**Directions:** Pictures aside, print all of the data below exactly as written.

### Given records

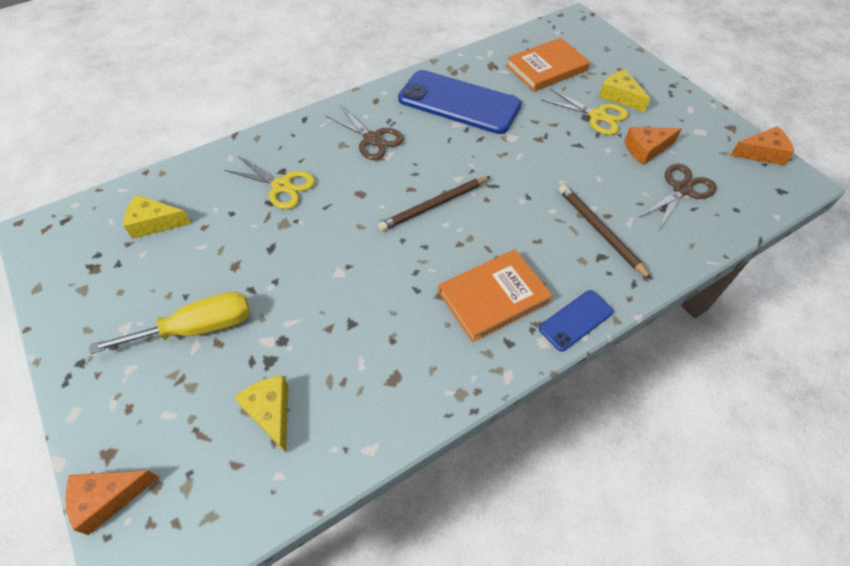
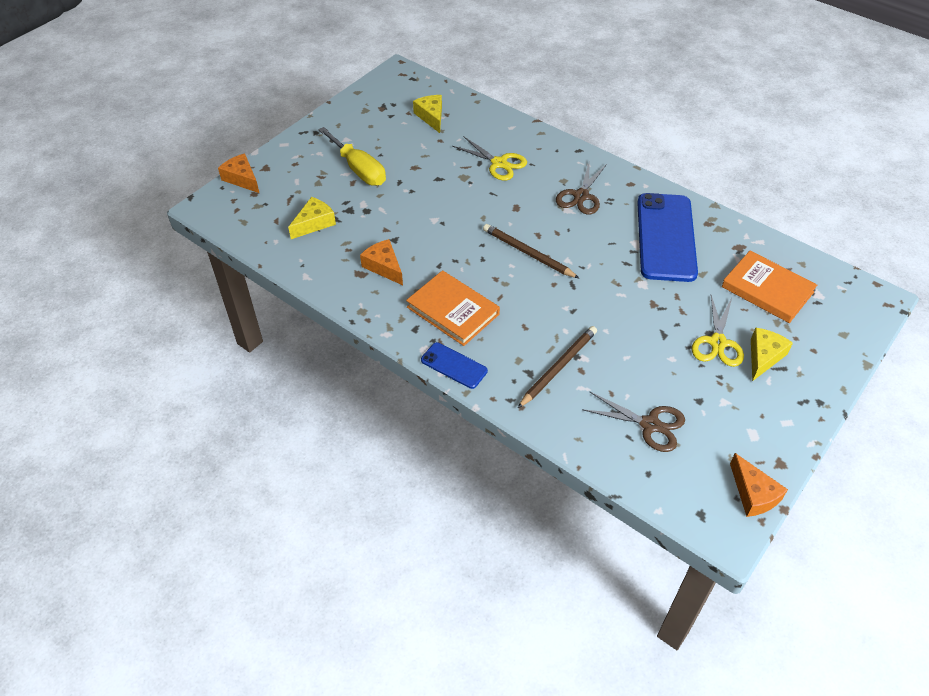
camera: 70 degrees right, 5 degrees down
(281, 186) = (499, 163): yellow scissors -> yellow scissors turned 60 degrees counterclockwise
(646, 149) = (692, 389): orange cheese -> orange cheese (384, 267)

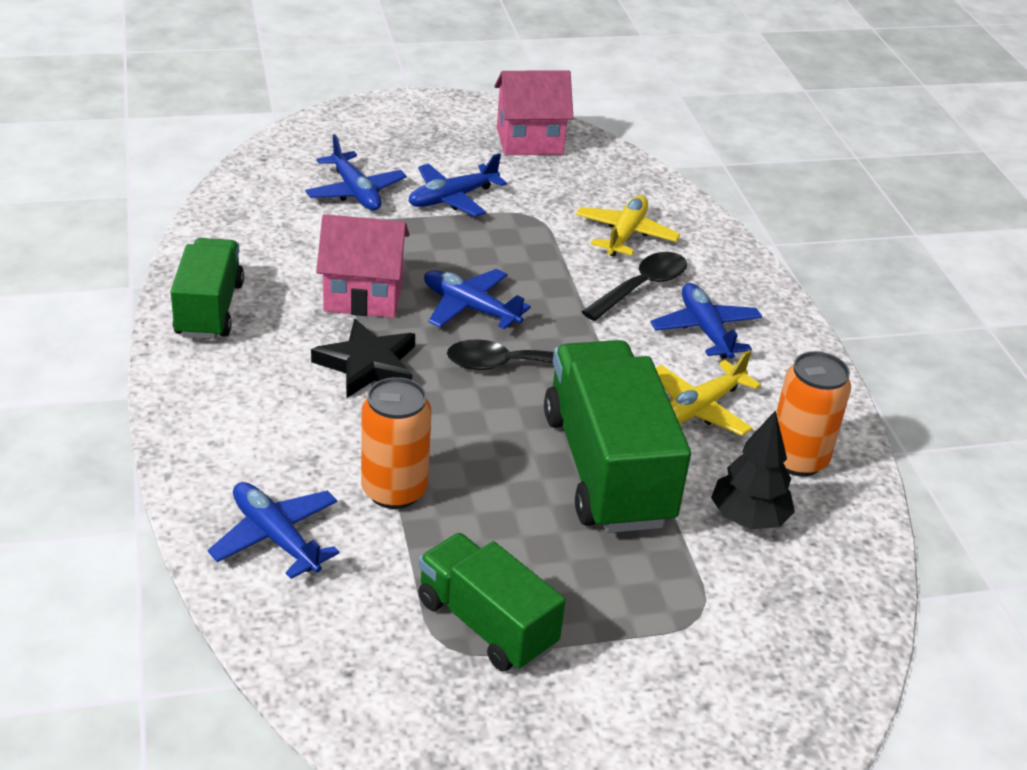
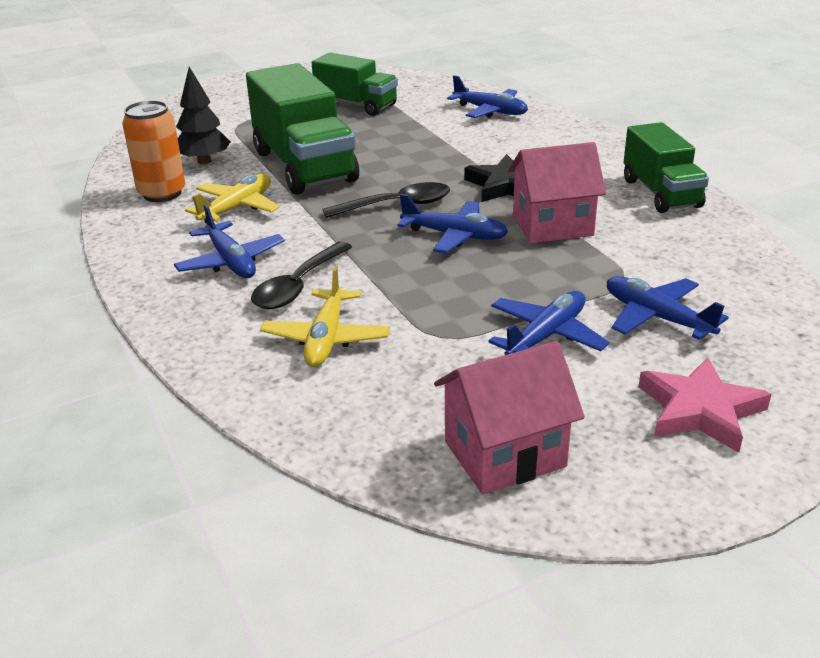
camera: 170 degrees right, 5 degrees down
(389, 135) = (700, 410): none -> pink star
(394, 490) = (438, 136): orange can -> none

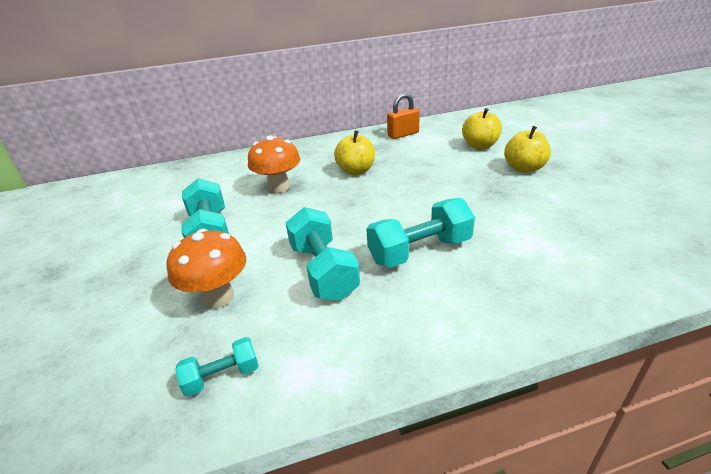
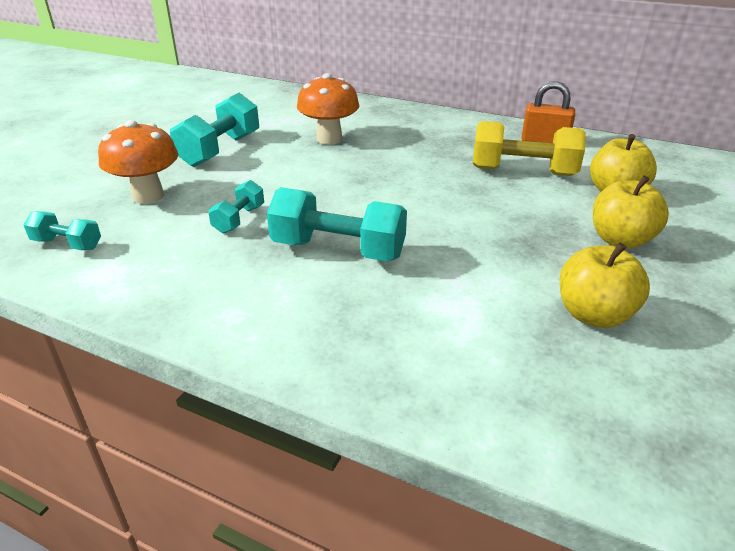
camera: 40 degrees right, 0 degrees up
(323, 270) = (239, 219): turquoise dumbbell -> turquoise dumbbell, size x0.54
(356, 171) = (421, 155): yellow apple -> yellow apple (593, 315)
(423, 155) = (523, 171): none -> yellow dumbbell

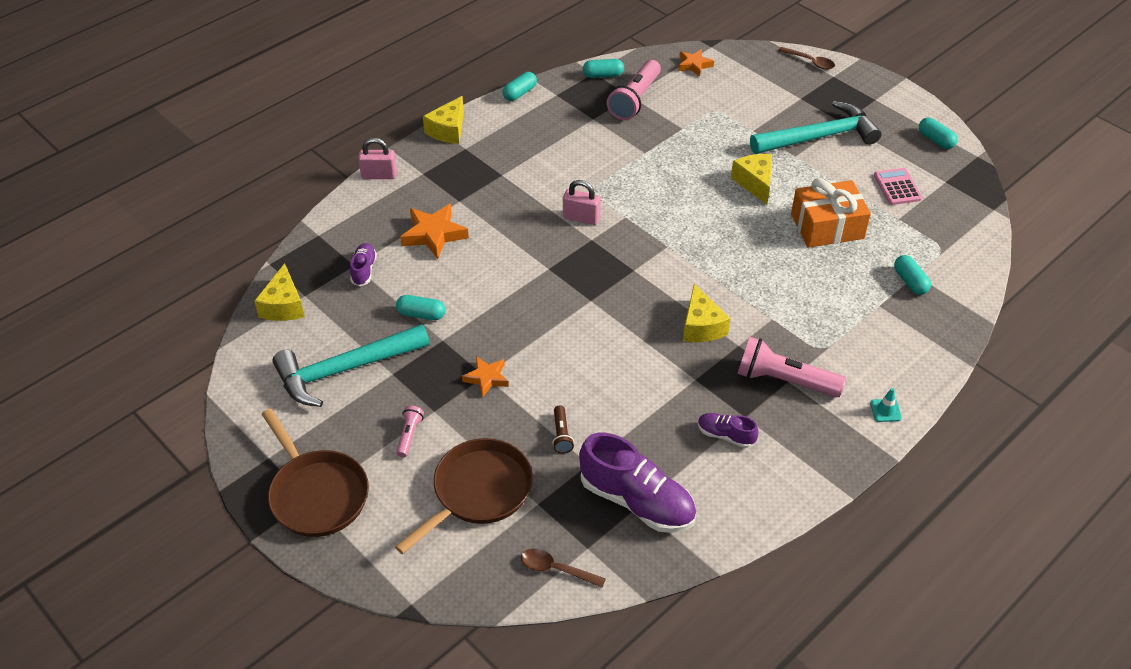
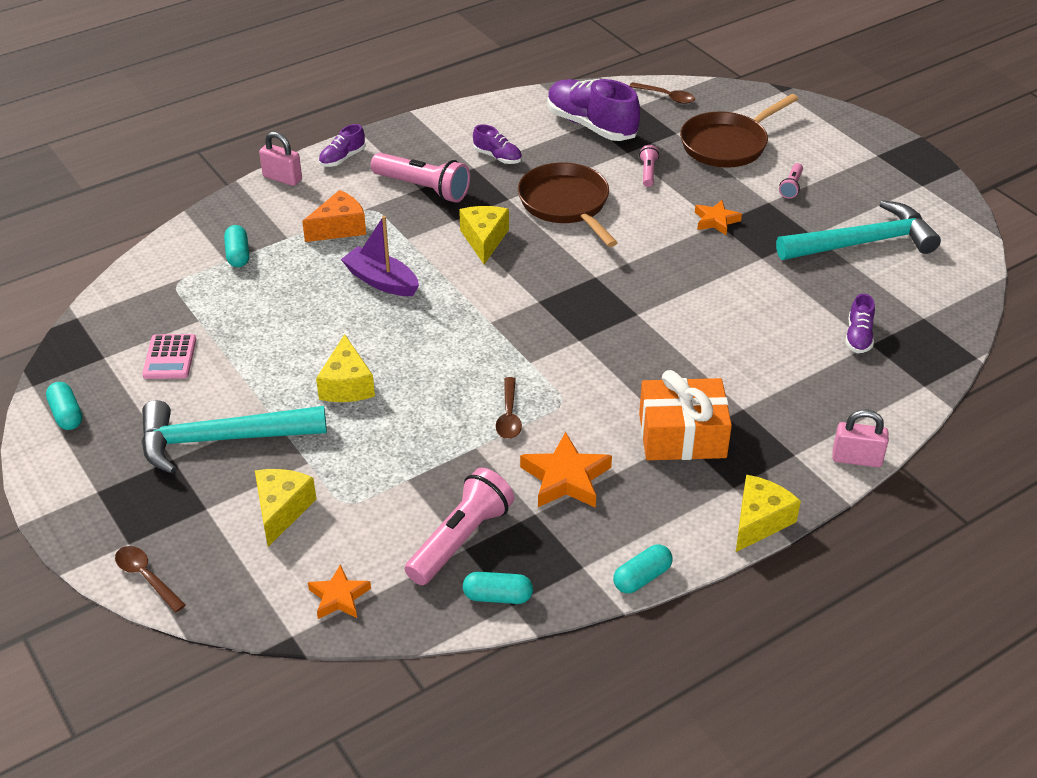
camera: 170 degrees left, 5 degrees down
(283, 305) = (946, 309): yellow cheese -> yellow cheese (281, 510)
(316, 493) = (871, 157): brown pan -> brown pan (566, 204)
(421, 314) = (786, 283): turquoise capsule -> none
(434, 234) = (775, 368): orange star -> orange star (566, 478)
(561, 435) = (648, 172): brown flashlight -> pink flashlight
(581, 218) = (586, 367): pink padlock -> pink padlock (282, 178)
(629, 175) = (509, 416): none -> brown spoon
(773, 271) = (381, 281): none -> purple boat
(827, 226) = (289, 321): orange gift -> orange gift (682, 435)
(839, 322) = (339, 228): none -> orange cheese
(885, 410) = (342, 158): turquoise traffic cone -> purple shoe

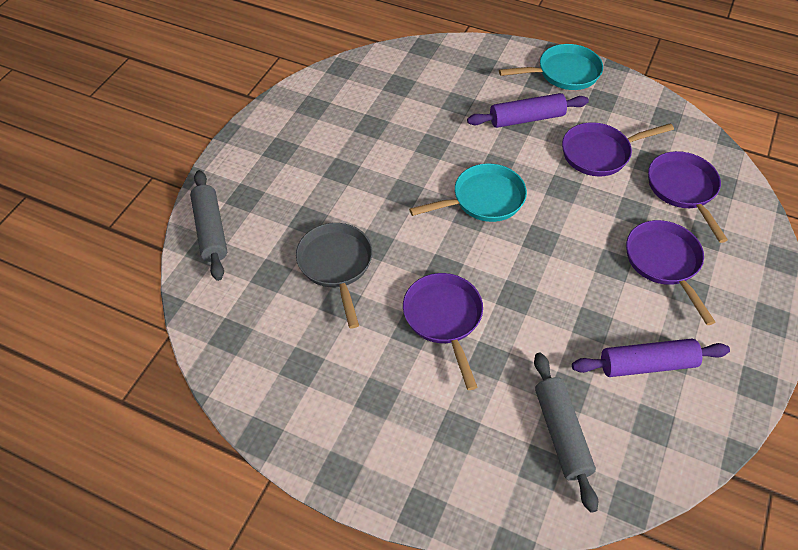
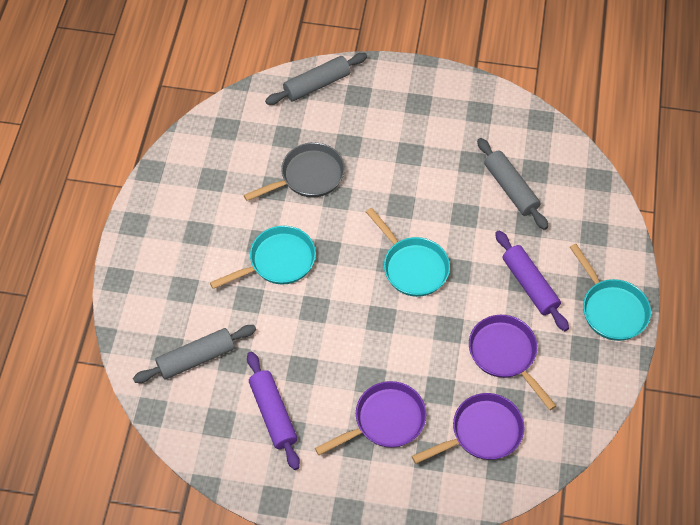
camera: 75 degrees right, 5 degrees up
(413, 106) = (510, 189): none -> grey rolling pin
(444, 319) = (277, 261): purple pan -> turquoise pan

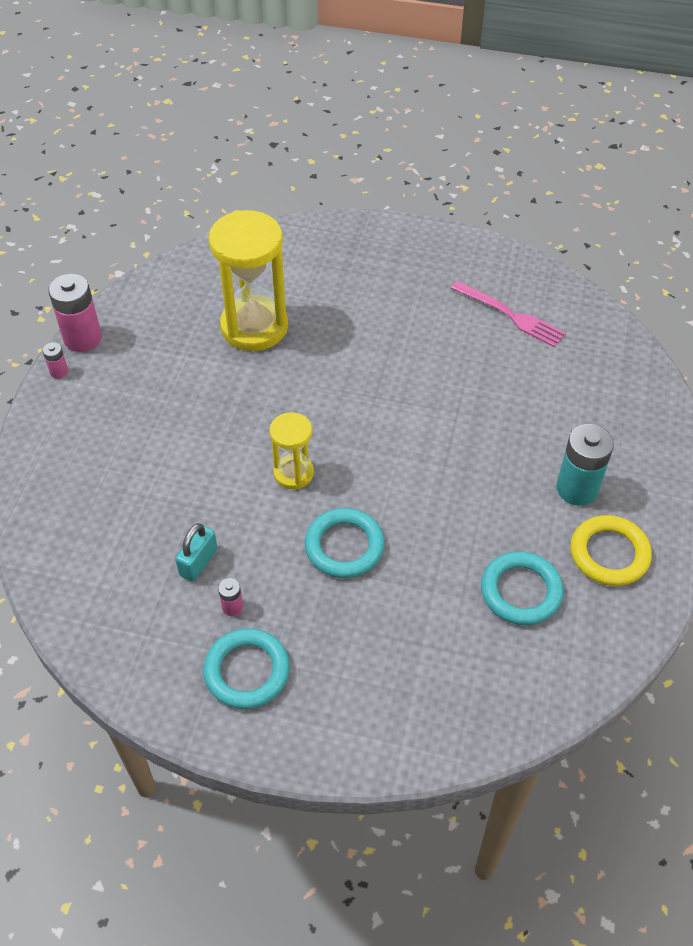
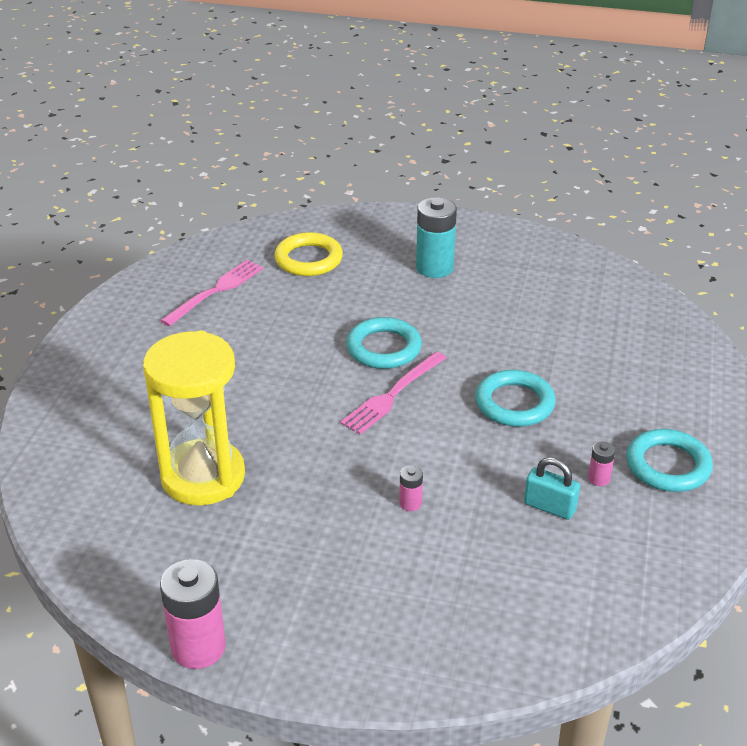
camera: 90 degrees left, 15 degrees down
(59, 372) = (260, 667): pink battery -> pink battery (410, 503)
(293, 473) = (426, 439): yellow hourglass -> none
(356, 449) = (392, 395): none -> pink fork
(521, 591) = (546, 303): turquoise ring -> turquoise ring (384, 348)
(609, 554) = (501, 257): yellow ring -> yellow ring (308, 259)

######

**Solution to this task:**
camera: 70 degrees right, 5 degrees down
(281, 186) = (499, 163): yellow scissors -> yellow scissors turned 60 degrees counterclockwise
(646, 149) = (692, 389): orange cheese -> orange cheese (384, 267)

camera: 170 degrees right, 5 degrees down
(389, 135) = (700, 410): none -> pink star
(394, 490) = (438, 136): orange can -> none

camera: 40 degrees right, 0 degrees up
(323, 270) = (239, 219): turquoise dumbbell -> turquoise dumbbell, size x0.54
(356, 171) = (421, 155): yellow apple -> yellow apple (593, 315)
(423, 155) = (523, 171): none -> yellow dumbbell

camera: 170 degrees left, 5 degrees down
(283, 305) = (946, 309): yellow cheese -> yellow cheese (281, 510)
(316, 493) = (871, 157): brown pan -> brown pan (566, 204)
(421, 314) = (786, 283): turquoise capsule -> none
(434, 234) = (775, 368): orange star -> orange star (566, 478)
(561, 435) = (648, 172): brown flashlight -> pink flashlight
(581, 218) = (586, 367): pink padlock -> pink padlock (282, 178)
(629, 175) = (509, 416): none -> brown spoon
(773, 271) = (381, 281): none -> purple boat
(827, 226) = (289, 321): orange gift -> orange gift (682, 435)
(839, 322) = (339, 228): none -> orange cheese
(885, 410) = (342, 158): turquoise traffic cone -> purple shoe

camera: 75 degrees right, 5 degrees up
(413, 106) = (510, 189): none -> grey rolling pin
(444, 319) = (277, 261): purple pan -> turquoise pan

camera: 90 degrees left, 15 degrees down
(59, 372) = (260, 667): pink battery -> pink battery (410, 503)
(293, 473) = (426, 439): yellow hourglass -> none
(356, 449) = (392, 395): none -> pink fork
(521, 591) = (546, 303): turquoise ring -> turquoise ring (384, 348)
(609, 554) = (501, 257): yellow ring -> yellow ring (308, 259)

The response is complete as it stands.